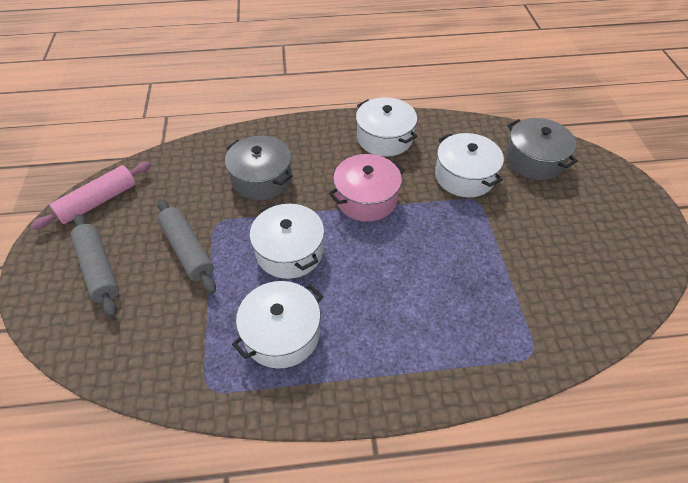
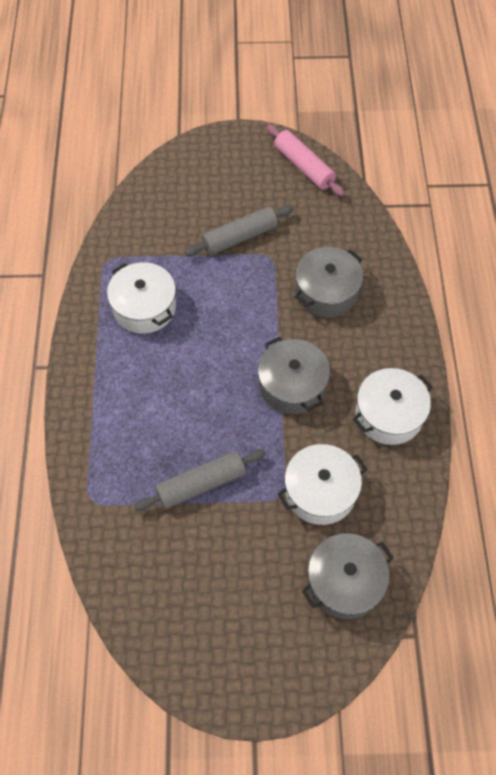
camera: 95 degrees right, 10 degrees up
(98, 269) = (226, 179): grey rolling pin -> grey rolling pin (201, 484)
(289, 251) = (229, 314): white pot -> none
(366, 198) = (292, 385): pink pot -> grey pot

==

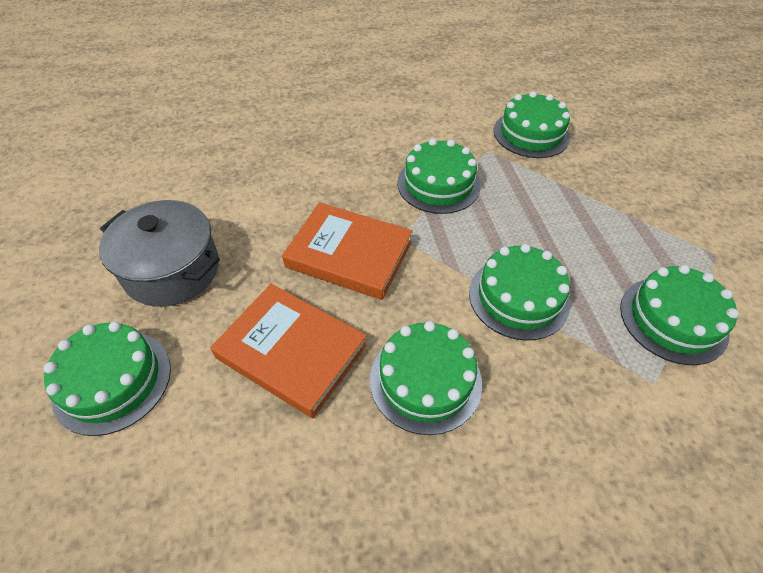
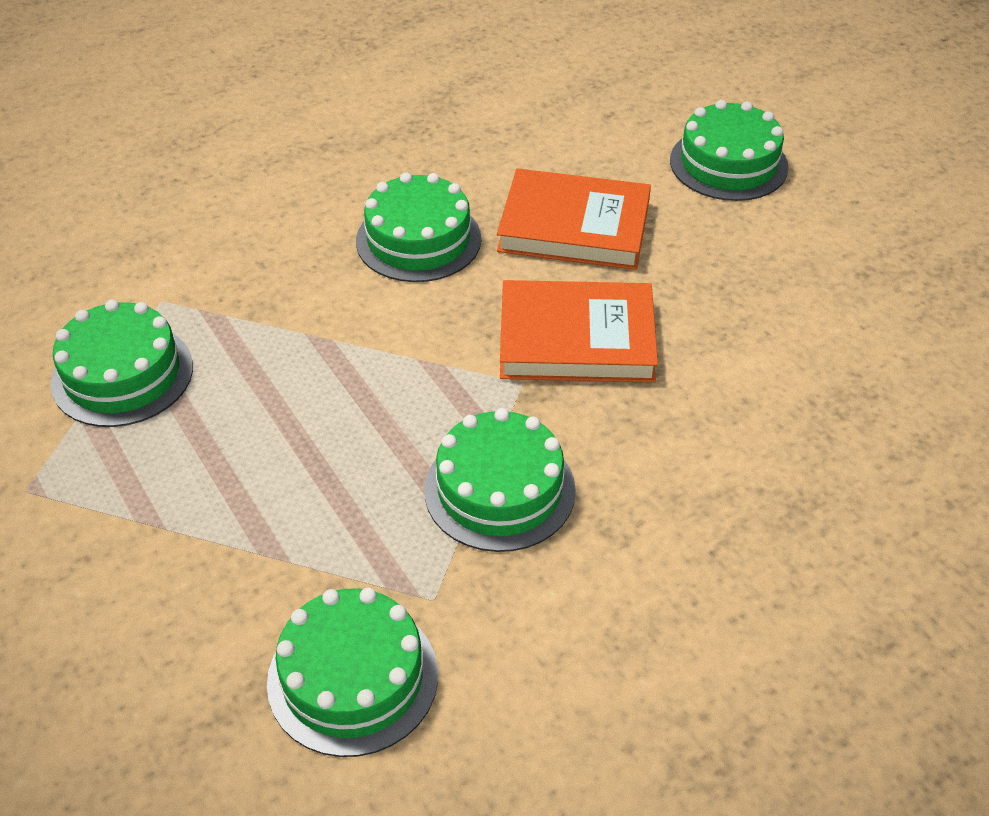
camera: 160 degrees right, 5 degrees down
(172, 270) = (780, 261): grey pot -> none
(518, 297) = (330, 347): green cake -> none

...

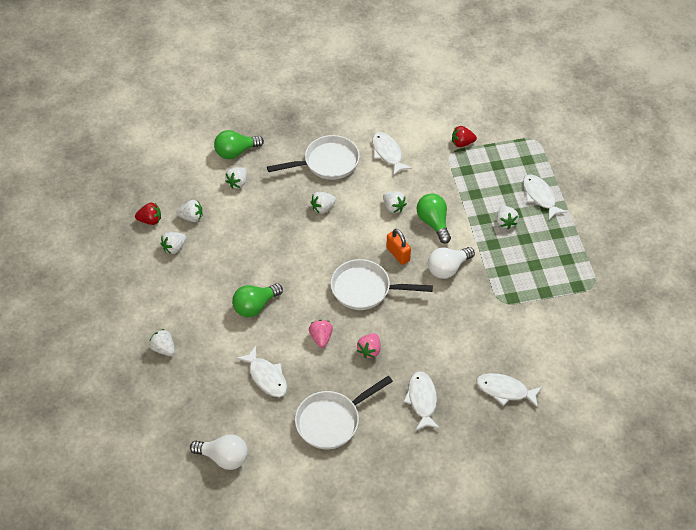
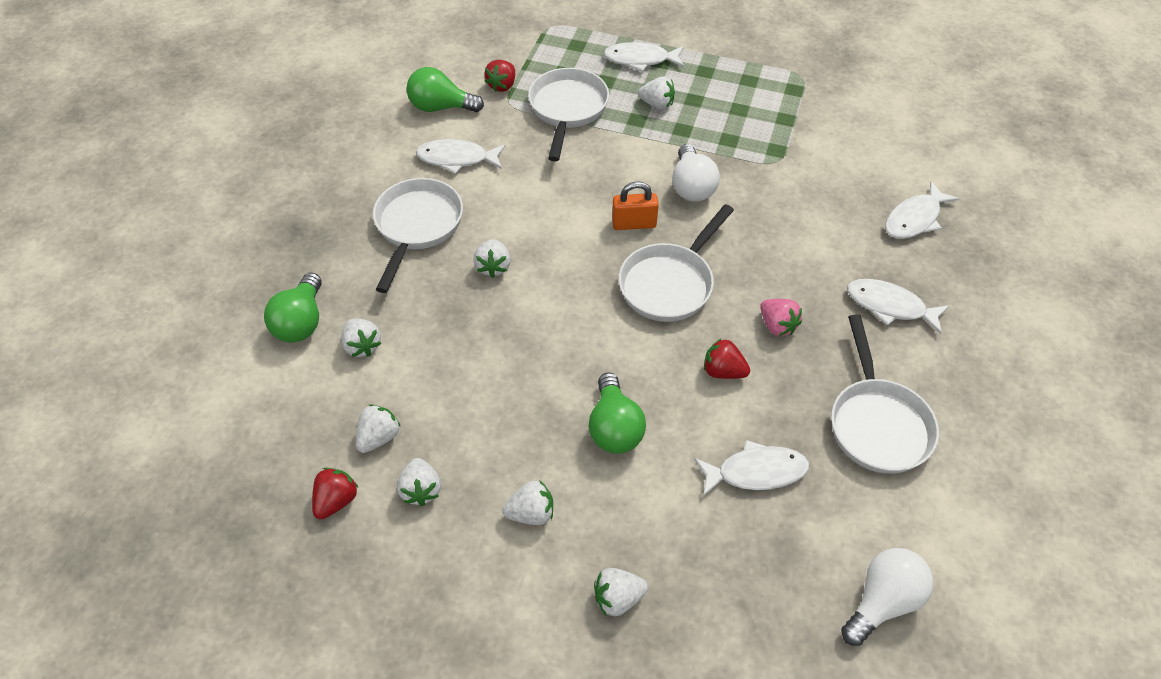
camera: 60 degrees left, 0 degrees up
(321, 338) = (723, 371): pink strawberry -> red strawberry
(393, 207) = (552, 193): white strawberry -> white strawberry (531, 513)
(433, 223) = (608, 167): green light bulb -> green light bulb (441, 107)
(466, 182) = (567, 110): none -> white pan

(Required action): Please reproduce, exactly as they appear above, the lines from the line containing "camera: 60 degrees left, 0 degrees up" up to and including the line containing "(466, 182) = (567, 110): none -> white pan".

(Solution to this task):
camera: 60 degrees left, 0 degrees up
(321, 338) = (723, 371): pink strawberry -> red strawberry
(393, 207) = (552, 193): white strawberry -> white strawberry (531, 513)
(433, 223) = (608, 167): green light bulb -> green light bulb (441, 107)
(466, 182) = (567, 110): none -> white pan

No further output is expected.